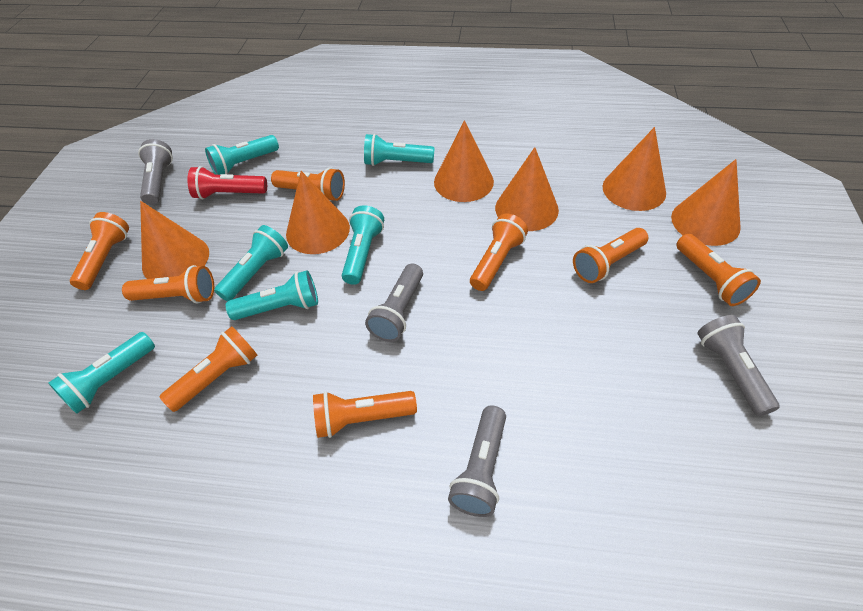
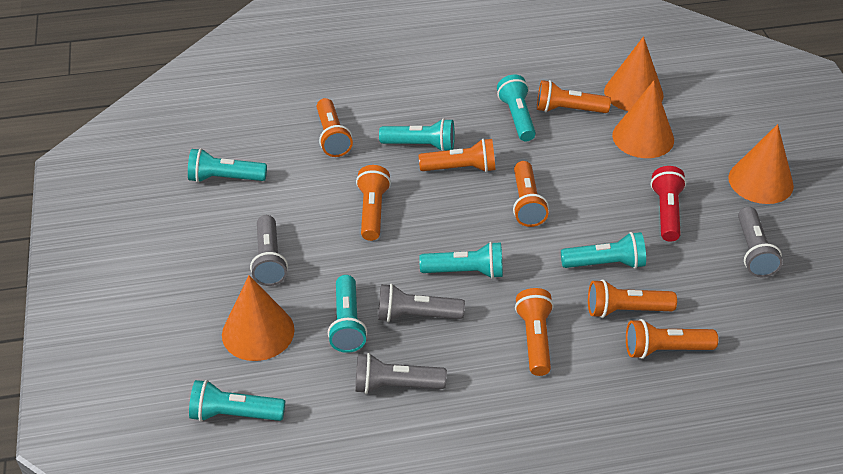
orange cone: [140,201,209,279] [286,171,350,254] [434,120,494,202] [495,147,559,231] [603,127,666,211] [671,159,741,246] = 6 -> [222,275,295,361] [604,36,664,111] [612,81,674,158] [728,124,794,204] = 4
turquoise flashlight: [48,332,155,414] [205,135,279,175] [214,225,288,301] [226,270,318,320] [342,205,384,285] [364,134,435,166] = 6 -> [188,148,267,183] [189,380,285,422] [328,275,367,353] [379,118,455,151] [419,242,503,279] [497,75,536,141] [561,232,646,269] = 7

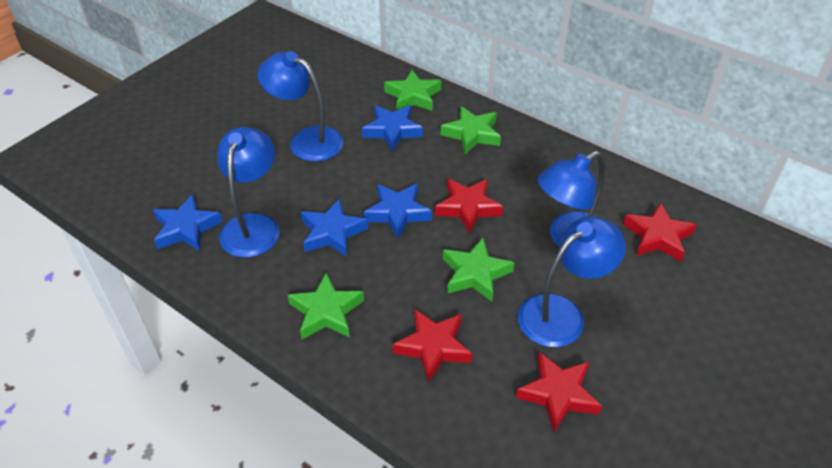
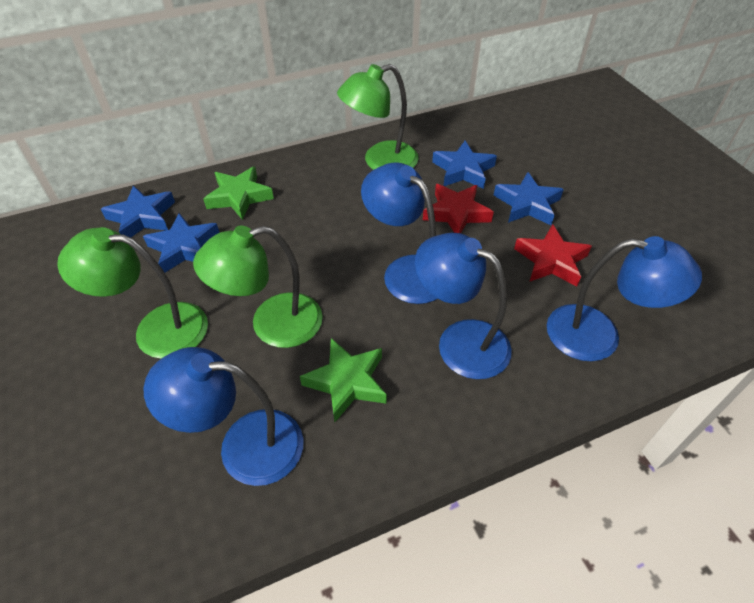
green lamp: none = 0 -> [57,227,208,359] [193,226,323,348] [337,64,419,170] = 3
green star: [288,273,364,339] [384,70,441,111] [441,106,501,154] [443,238,514,302] = 4 -> [203,166,274,220] [300,338,387,422] = 2
red star: [393,309,472,382] [435,179,503,234] [516,352,602,432] [623,202,697,262] = 4 -> [423,184,494,233] [514,224,592,287] = 2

***

-- WHAT YOU WILL DO --
Print each line from the one containing "turquoise flashlight: [48,332,155,414]" through the last line of the listing, both included, exactly and with no pictures.

-- SOLUTION --
turquoise flashlight: [48,332,155,414] [205,135,279,175] [214,225,288,301] [226,270,318,320] [342,205,384,285] [364,134,435,166] = 6 -> [188,148,267,183] [189,380,285,422] [328,275,367,353] [379,118,455,151] [419,242,503,279] [497,75,536,141] [561,232,646,269] = 7

green lamp: none = 0 -> [57,227,208,359] [193,226,323,348] [337,64,419,170] = 3
green star: [288,273,364,339] [384,70,441,111] [441,106,501,154] [443,238,514,302] = 4 -> [203,166,274,220] [300,338,387,422] = 2
red star: [393,309,472,382] [435,179,503,234] [516,352,602,432] [623,202,697,262] = 4 -> [423,184,494,233] [514,224,592,287] = 2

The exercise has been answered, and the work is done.